==== Provided material ====

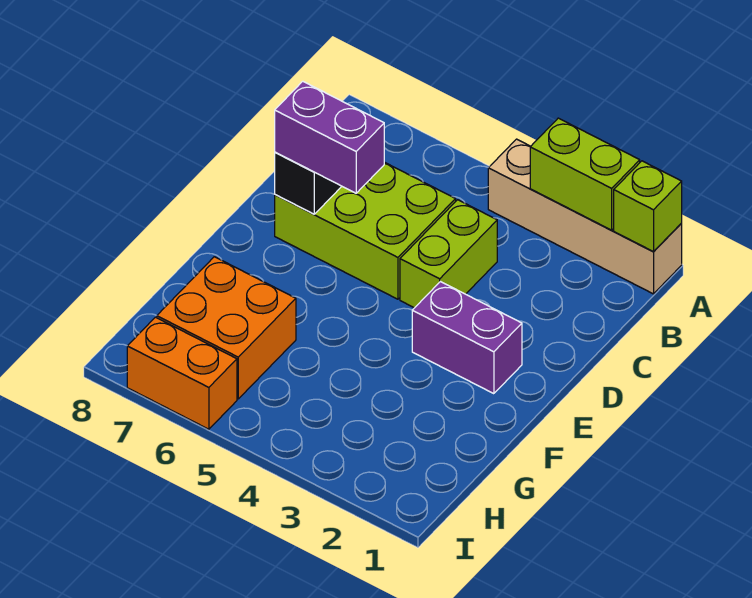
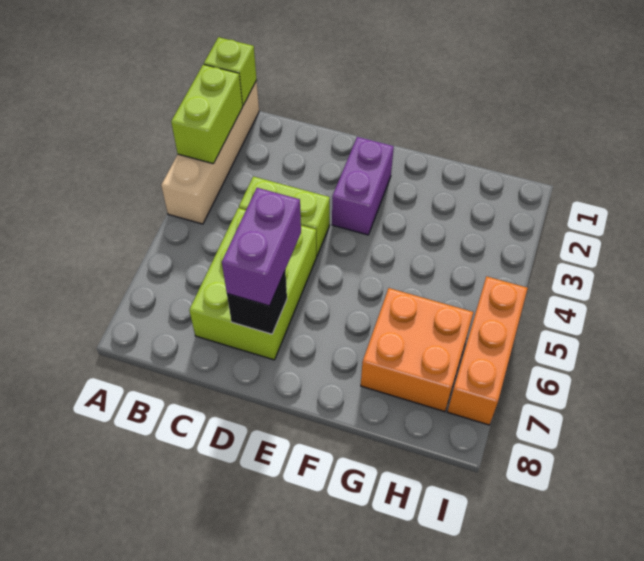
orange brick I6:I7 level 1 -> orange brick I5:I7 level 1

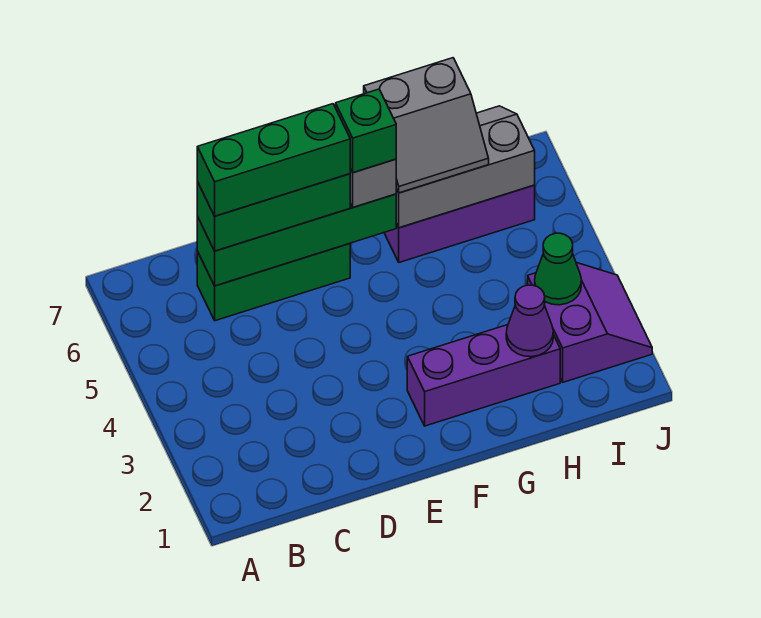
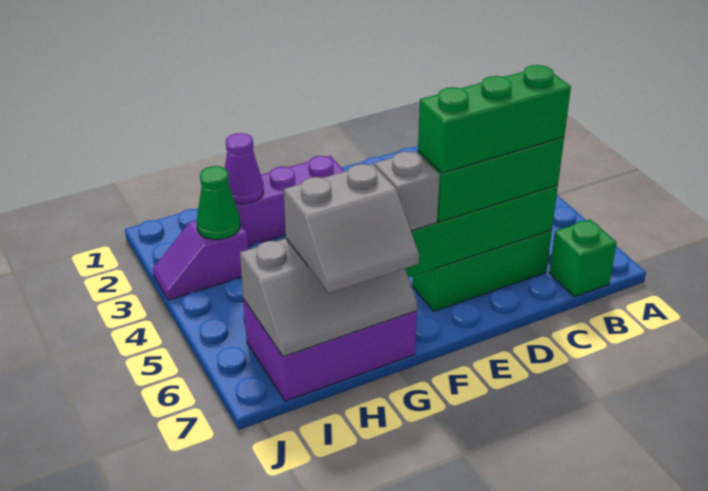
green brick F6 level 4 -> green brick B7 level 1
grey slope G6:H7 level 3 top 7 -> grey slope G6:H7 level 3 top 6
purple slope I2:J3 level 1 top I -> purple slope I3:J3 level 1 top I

====

### Goal of the exercise
Every line of the data above should be repeated exactly. Omit the pictures.

### Problem solution
orange brick I6:I7 level 1 -> orange brick I5:I7 level 1

green brick F6 level 4 -> green brick B7 level 1
grey slope G6:H7 level 3 top 7 -> grey slope G6:H7 level 3 top 6
purple slope I2:J3 level 1 top I -> purple slope I3:J3 level 1 top I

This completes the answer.